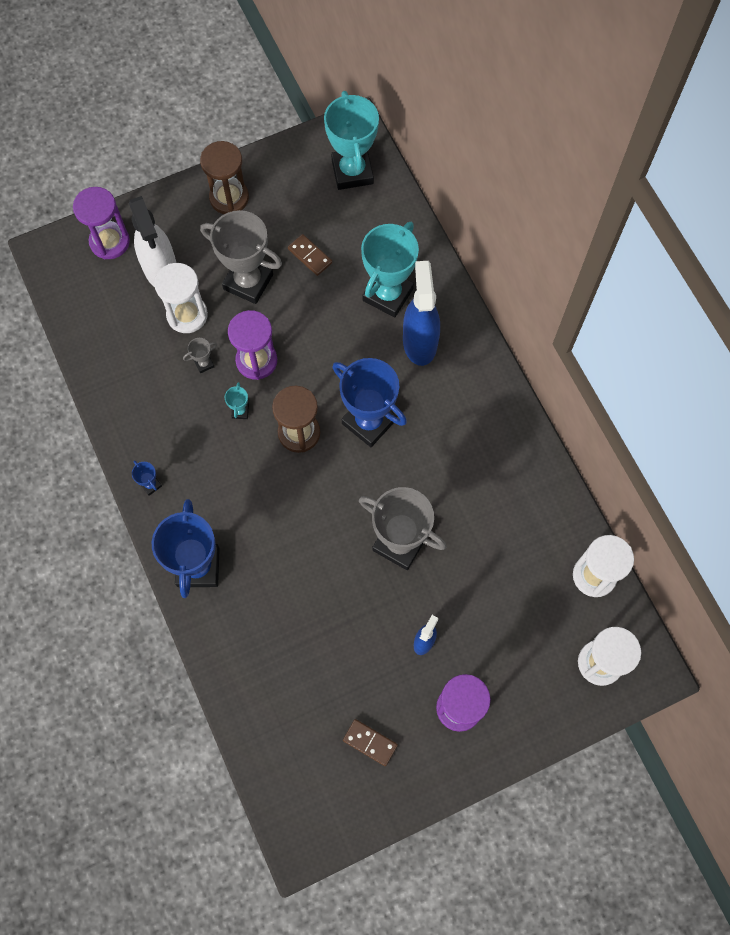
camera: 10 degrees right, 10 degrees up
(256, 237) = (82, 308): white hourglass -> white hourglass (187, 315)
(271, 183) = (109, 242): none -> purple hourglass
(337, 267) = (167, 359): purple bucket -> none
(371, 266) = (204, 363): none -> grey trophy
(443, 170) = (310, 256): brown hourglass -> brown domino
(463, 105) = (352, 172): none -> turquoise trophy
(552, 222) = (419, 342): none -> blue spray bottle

==

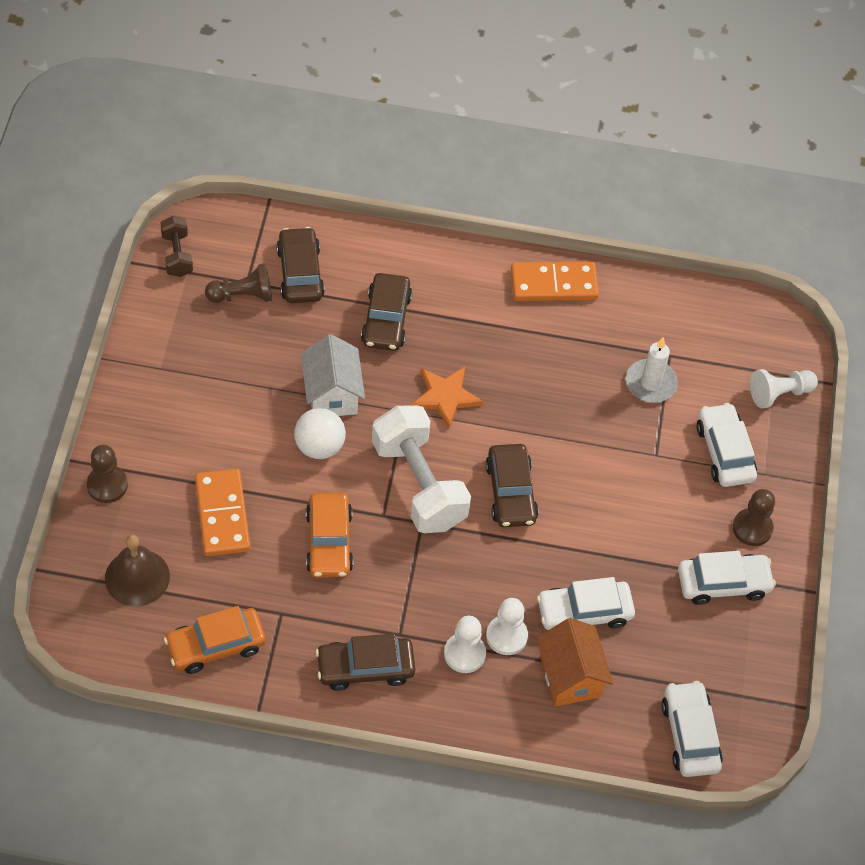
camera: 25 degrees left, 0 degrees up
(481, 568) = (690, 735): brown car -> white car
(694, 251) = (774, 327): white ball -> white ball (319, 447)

WHAT YOU NEED TO DO:
For each line in the data that holds the word "degrees", copy the line.

WRITTEN ANSWER:
camera: 10 degrees right, 10 degrees up
camera: 25 degrees left, 0 degrees up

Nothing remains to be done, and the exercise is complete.